Given problem -> Count the lines below that contain the string "kern", treating uppercase and lowercase as different. Give only the number.

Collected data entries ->

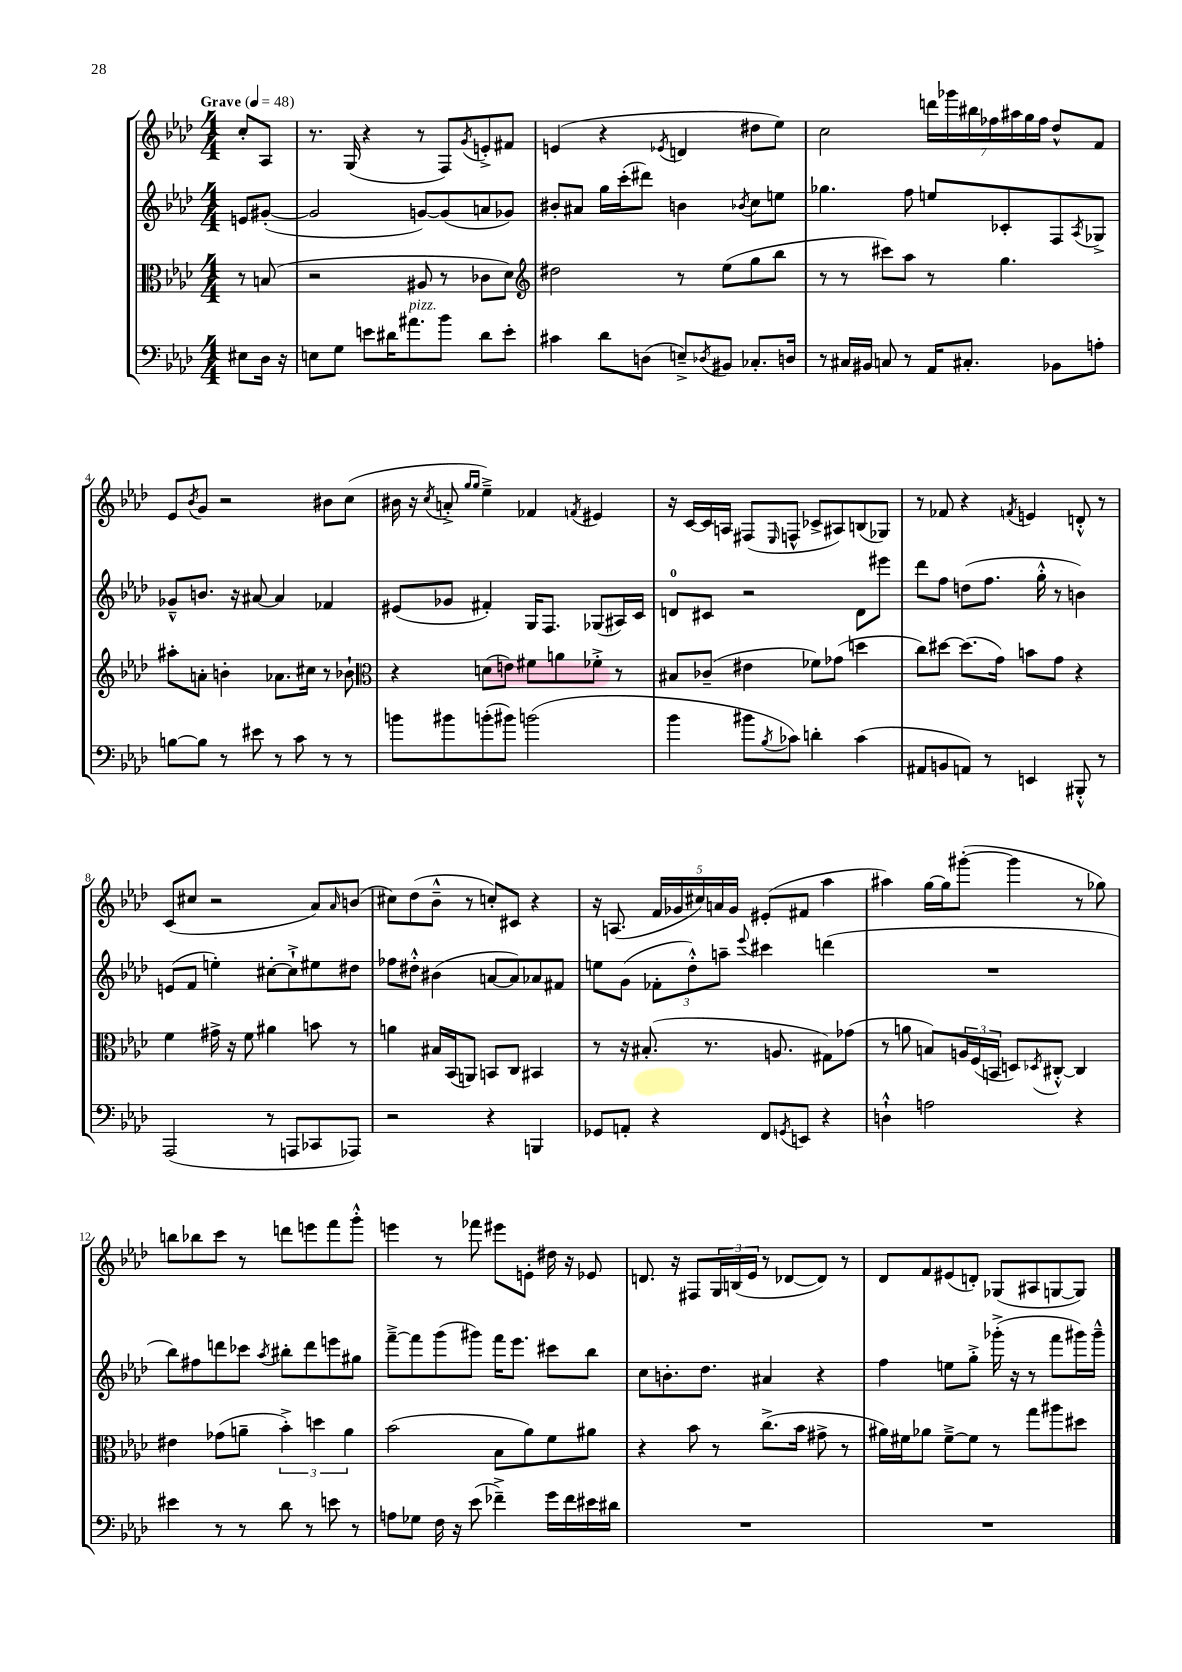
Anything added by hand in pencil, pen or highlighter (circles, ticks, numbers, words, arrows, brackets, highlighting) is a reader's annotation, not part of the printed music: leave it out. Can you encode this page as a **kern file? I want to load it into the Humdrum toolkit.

**kern	**kern	**kern	**kern
*part4	*part3	*part2	*part1
*staff4	*staff3	*staff2	*staff1
*clefF4	*clefC3	*clefG2	*clefG2
*k[b-e-a-d-]	*k[b-e-a-d-]	*k[b-e-a-d-]	*k[b-e-a-d-]
*M4/4	*M4/4	*M4/4	*M4/4
*MM48	*MM48	*MM48	*MM48
=	=	=	=
!	!	!	!LO:TX:a:B:t=Grave
8E#X\L	8r	8en/L	8cc'/L
16D-\Jk	(8Bn/	([8g#X'/J	8A-/J
16r	.	.	.
=1	=1	=1	=1
8En\L	2r	2g#/]	8.r
8G\J	.	.	.
.	.	.	(16G/
8en\L	.	.	4r
16d#X\K	.	.	.
!LO:TX:a:i:t=pizz.	!	!	!
8.a#X\	.	.	.
.	8A#X/	[8gn/L)	8r
8b-\J	8r	(8g/]	8F/L)
.	.	.	8qg/
8d#\L	8c-X\L	8an/	8en'^/
8e'\J	8d-\J)	8g-X/J)	8f#X/J
=2	=2	=2	=2
*	*clefG2	*	*
4c#X\	2dd#X\	8b#X'/L	(4en/
.	.	8a#X/J	.
8d-\L	.	16gg\LL	4r
.	.	(16ccc'\J	.
(8Dn\J	.	8ddd#X\J)	.
.	.	.	8qe-X/
8En~^/L)	8r	4bn\	4dn/
8qD-X/	.	.	.
8BB#X/J	(8ee-\L	.	.
.	.	8qb-X/	.
8.C-X'/L	8gg\	8cc\L	8dd#X\L
.	8bb-\J	8een\J	8ee-\J)
16Dn/Jk	.	.	.
=3	=3	=3	=3
8r	8r	4.gg-X\	2cc\
16C#X/LL	8r	.	.
16BB#X/JJ	.	.	.
8Cn/	8ccc#X\L)	.	.
8r	8aa-\J	8ff\	.
16AA-/KL	8r	8een/L	28dddn\LL
.	.	.	28ggg-X\
8.C#X'/J	.	.	.
.	.	.	28bb#X\
.	.	.	28ff-X\
.	4.gg\	8c-X'/	.
.	.	.	28aa#X\
.	.	.	28gg\
.	.	.	28ff-\JJ
8BB-X\L	.	8F/	8dd-^^/L
.	.	8qA-/	.
8An'\J	.	8G-X^/J	8f/J
!!LO:LB:g=z
=4	=4	=4	=4
[8Bn\L	8aa#X'\L	8g-X~^^/L	8e-/L
.	.	.	8qb-/
8B\J]	8an'\J	8.bn/J	8g/J
8r	4bn'\	.	2r
.	.	16r	.
8e#X\	.	[8a#X/	.
8r	8.a-X\L	4a#/]	.
8c\	.	.	.
.	16cc#X\Jk	.	.
8r	8r	4f-X/	8b#X\L
8r	8b-X`\	.	(8cc\J
=5	=5	=5	=5
*	*clefC3	*	*
8bn\L	4r	(8e#X/L	16b#X\
.	.	.	16r
.	.	.	8qcc/
8b#X\	.	8g-X/J	8an'^/
.	.	.	16qqgg/LL
.	.	.	16qqgg/JJ
(8bn'\	(8dn\L	4f#X'/)	4ee-~^\)
8b#X\J)	8en\J)	.	.
(2bn\	8f#X\L	16G/KL	4f-X/
.	.	8.F/J	.
.	8an\	.	.
.	.	.	8qfn/
.	8f-X'^\J	(8G-X/L	4e#X/
.	8r	16A#X/L)	.
.	.	16c/JJ	.
=6	=6	=6	=6
4b-\	8B#X/L	8dn/L	16r
.	.	.	[16c/LL
.	(8c-X~/J	8c#X/J	16c/]
.	.	.	16An/JJ
8b#X\L	4e#X\	2r	(8F#X/L
8qB-/	.	.	16qqE-/
8c-X\J)	.	.	8Fn^^/J
4dn'\	8f-X\L)	.	8c-X^/L
.	(8g-X\J	.	8A#X/)
(4c-\	4ddn\	8d\L	(8Bn/
.	.	8eee#X\J	8G-X/J)
=7	=7	=7	=7
8AA#X/L	8cc\L)	8ddd-\L	8r
8BBn/	[8dd#X\J	8ff\J	8f-X/
8AAn/J)	(8.dd#\L]	(8ddn\L	4r
8r	.	8.ff\J	.
.	16g\Jk)	.	.
.	.	.	8qfn/
4EEn/	8bn\L	.	4en/
.	.	16gg'^^\	.
.	8g\J	8r	.
8BBB#X'^^/	4r	4bn\)	8dn'^^/
8r	.	.	8r
!!LO:LB:g=z
=8	=8	=8	=8
(2AAA-/	4f\	(8en/L	(8c/L
.	.	8f/J	8cc#X/J
.	16g#X^\	4een'\)	2r
.	16r	.	.
.	8f\	.	.
8r	4a#X\	[8cc#X'\L	.
8AAAn/L	.	8cc#`^\]	.
8CC-X/	8bn\	8ee#X\	8a-/L)
.	.	.	16qqa-/
8AAA-X/J)	8r	8dd#X\J	(8bn/J
=9	=9	=9	=9
2r	4an\	8ff-X\L	8cc#X\L)
.	.	8dd#X'^^\J	(8dd-\
.	16B#X/LL	(4b#X\	8b-~^^\J
.	(16BB-/J	.	.
.	8AAn/J)	.	8r
4r	8BBn/L	[8an/L	8ccn'/L)
.	8C/J	8a/])	8c#X/J
4BBBn/	4BB#X/	8a-X/	4r
.	.	8f#X/J	.
=10	=10	=10	=10
8GG-X/L	8r	8een\L	16r
.	.	.	(8.An/
8AAn'/J	16r	(8g\J	.
.	(8.B#X'/	.	.
4r	.	12f-X'\L	20f/LL
.	.	.	20g-X/
.	.	12dd-'^^\)	.
.	.	.	20cc#X/)
.	8.r	.	.
.	.	.	20an/
.	.	12aan~\J	.
.	.	.	20g-/JJ
.	.	8qqeee-/	.
8FF/L	.	4ccc#X\	(8e#X'/L
.	8.An/	.	.
8qGGn/	.	.	.
8EEn/J	.	.	8f#X/J
4r	8G#X\L)	(4dddn\	4aa-\
.	(8g-X\J	.	.
=11	=11	=11	=11
4Dn`^^\	8r	1r	4aa#X\)
.	8an\	.	.
2An\	8Bn/L)	.	[16gg\LL
.	.	.	16gg\J]
.	24An/L	.	([8ggg#X'\J
.	(24F/	.	.
.	24BBn/JJ	.	.
.	8Dn/L)	.	4ggg#\]
.	8qD-X/	.	.
.	[8C#X'^^/J	.	.
4r	4C#/]	.	8r
.	.	.	8gg-X\)
!!LO:LB:g=z
=12	=12	=12	=12
4e#X\	4e#X\	8bb-\L)	8bbn\L
.	.	8ff#X\	8bb-X\
8r	(8g-X\L	8dddn\	8ccc\J
8r	8an~\J	8ccc-X\J	8r
.	.	8qaa-/	.
8d-\	6b-'^\)	8bb#X'\L	8dddn\L
8r	.	8ddd\	8eeen\
.	6ddn\	.	.
8en\	.	8eeen\	8fff\
.	6a\	.	.
8r	.	8gg#X\J	8ggg'^^\J
=13	=13	=13	=13
8An\L	(2b-\	[8fff~^\L	4eeen\
8G-X\J	.	8fff\]	.
16F\	.	(8ggg\	8r
16r	.	.	.
(8e-\	.	8ggg#X\J)	8fff-X\
4f-X~^\)	8B-\L	16fff\KL	8eee#X\L
.	.	8.eee-\J	.
.	8a-\)	.	8en'\J
16g\LL	8f\	8ccc#X\L	16dd#X\
16f-\	.	.	16r
16e#X\	8a#X\J	8bb-\J	8e-X/
16d#X\JJ	.	.	.
=14	=14	=14	=14
1r	4r	8cc\L	8.dn/
.	.	8.bn'\	.
.	.	.	16r
.	8b-\	.	8F#X/L
.	.	8.dd-\J	.
.	8r	.	24G/L
.	.	.	(24Bn/
.	.	.	24e-/JJ
.	(8.cc^\L	4a#X/	8r
.	.	.	[8d-X/L
.	16b-\Jk	.	.
.	8g#X^\	4r	8d-/J])
.	8r	.	8r
=15	=15	=15	=15
1r	16a#X\LL)	4ff\	8d-/L
.	16f#X\J	.	.
.	8a-X\J	.	8f/
.	[8f#~^\L	8een\L	(8e#X/
.	8f#\J]	8gg'^\J	8dn'/J)
.	8r	(16ggg-X'^\	(8G-X/L
.	.	16r	.
.	8gg\L	8r	8A#X/
.	8aa#X\	8fff\L	[8Gn/
.	8dd#X\J	16ggg#X\L)	8G/J])
.	.	16ggg#~^^\JJ	.
==	==	==	==
*-	*-	*-	*-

Result -> 2